## [Exercise description]
Exclude the pictures, and otherwise reproduce the data in full.

## [Provided material]
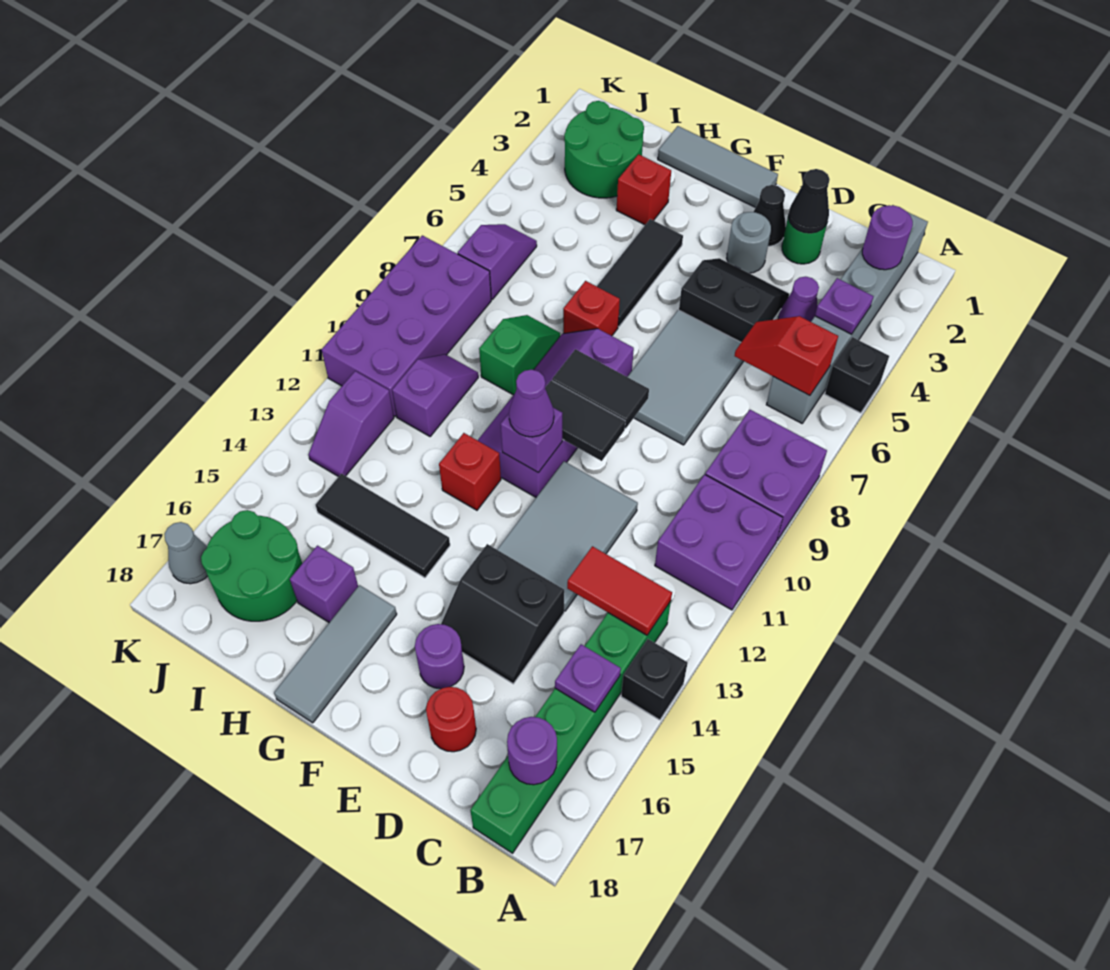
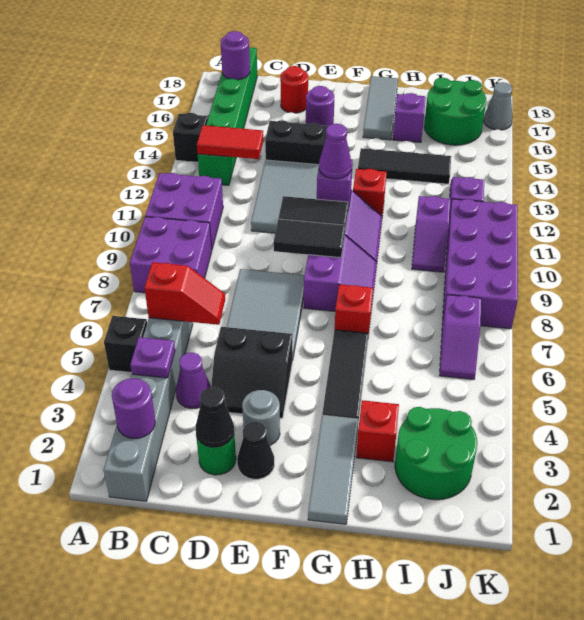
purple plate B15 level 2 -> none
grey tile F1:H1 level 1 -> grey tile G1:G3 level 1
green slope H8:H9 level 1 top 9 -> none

## [Exercise output]
purple plate B15 level 2 -> none
grey tile F1:H1 level 1 -> grey tile G1:G3 level 1
green slope H8:H9 level 1 top 9 -> none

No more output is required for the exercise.